→ Task objective
Return, from the listing that follows, each line containing the word "none".

→ Listed records
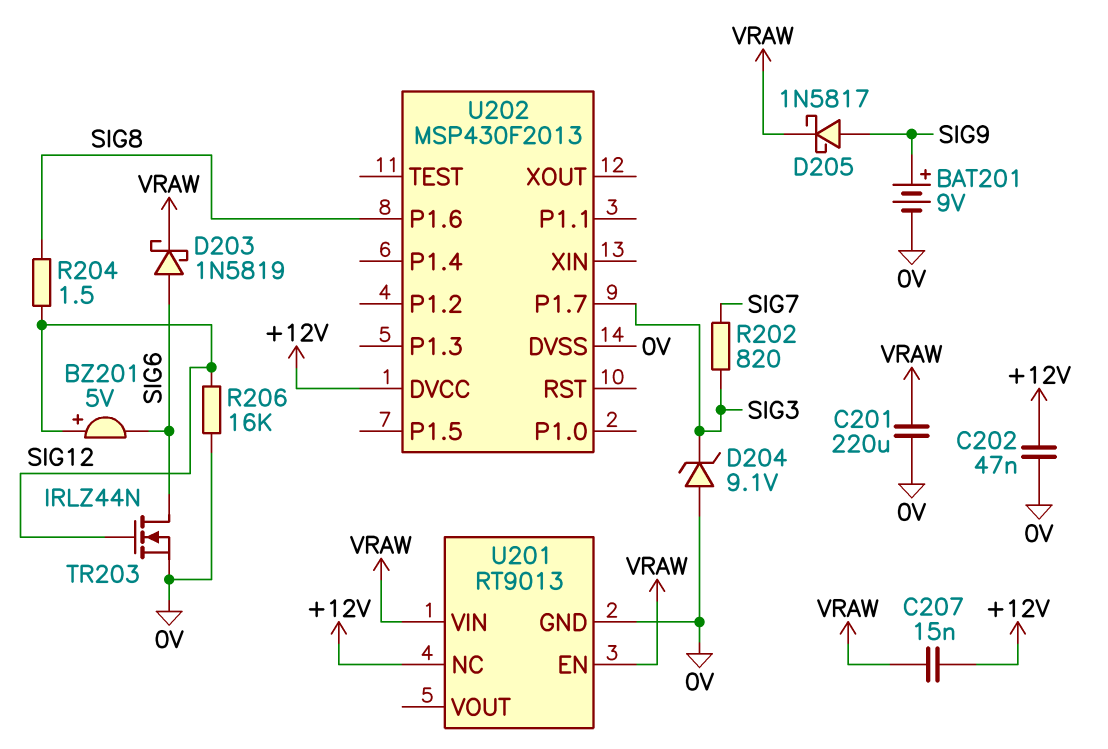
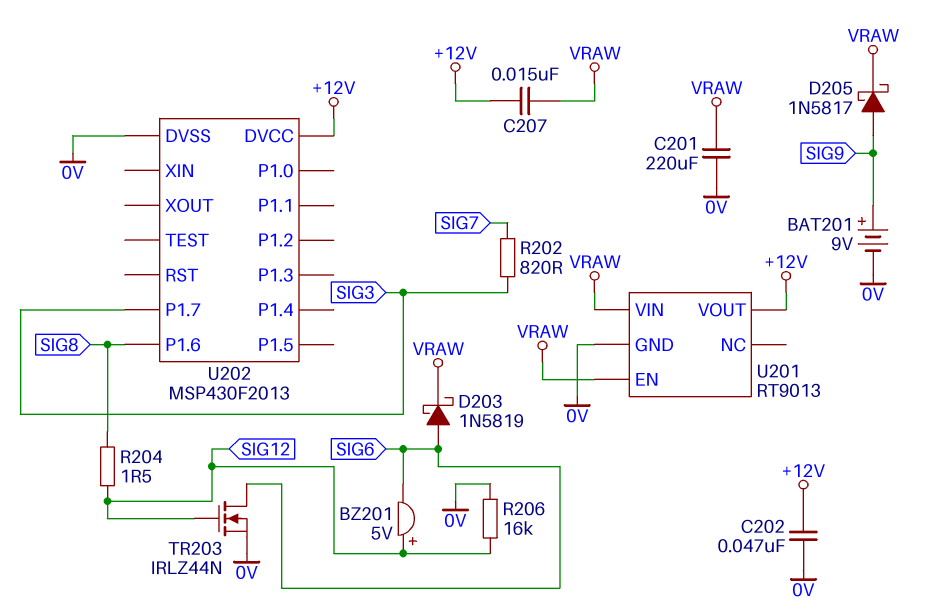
D204: zener 9.1V (A 0V, K SIG3) -> none
U201 pin NC: +12V -> none
U201 pin VOUT: none -> +12V

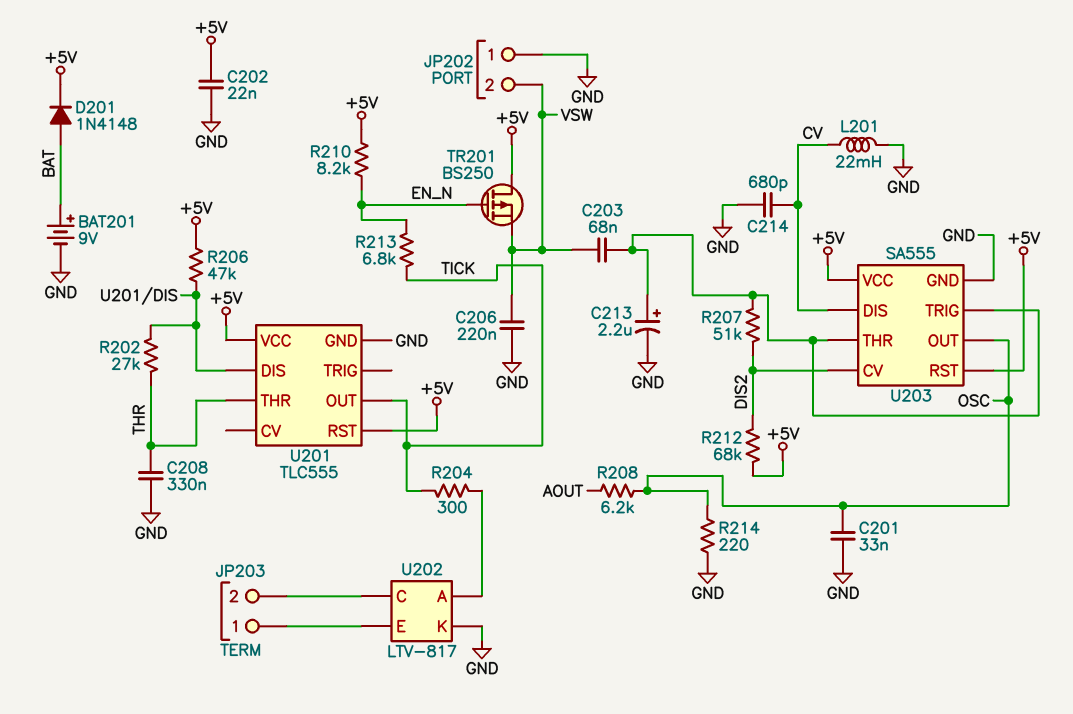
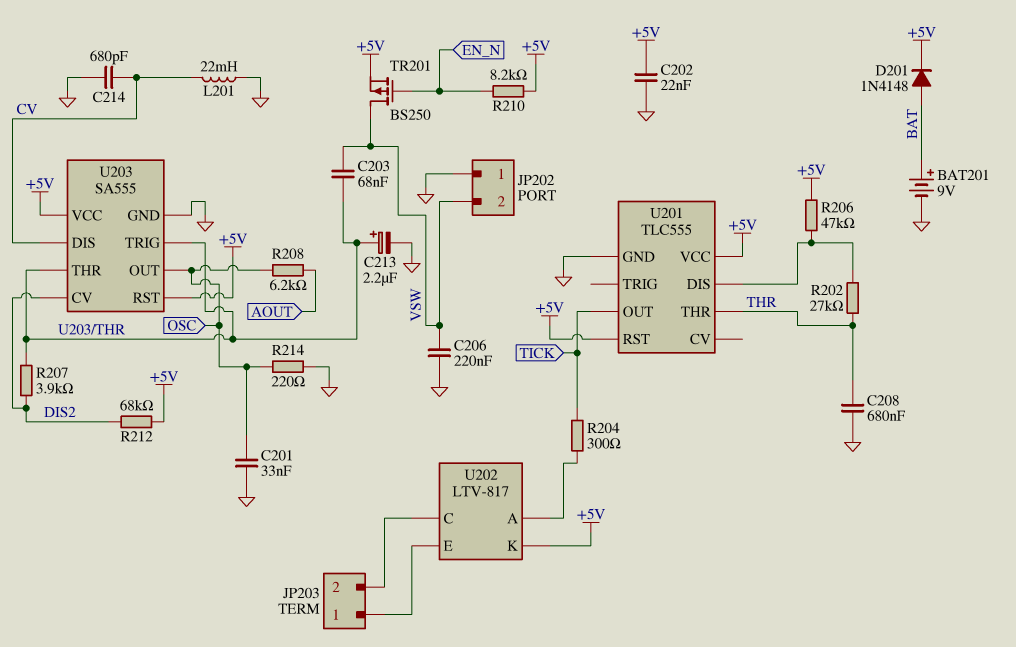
C208: 330nF (GND, THR) -> 680nF (GND, THR)
R207: 51k (DIS2, U203/THR) -> 3.9k (DIS2, U203/THR)
R213: 6.8k (EN_N, TICK) -> none
TR201: PMOS BS250 (G EN_N, D +5V, S VSW) -> PMOS BS250 (G EN_N, D VSW, S +5V)
U202 pin K: GND -> +5V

→ Answer box
D204: zener 9.1V (A 0V, K SIG3) -> none
U201 pin NC: +12V -> none
U201 pin VOUT: none -> +12V
R213: 6.8k (EN_N, TICK) -> none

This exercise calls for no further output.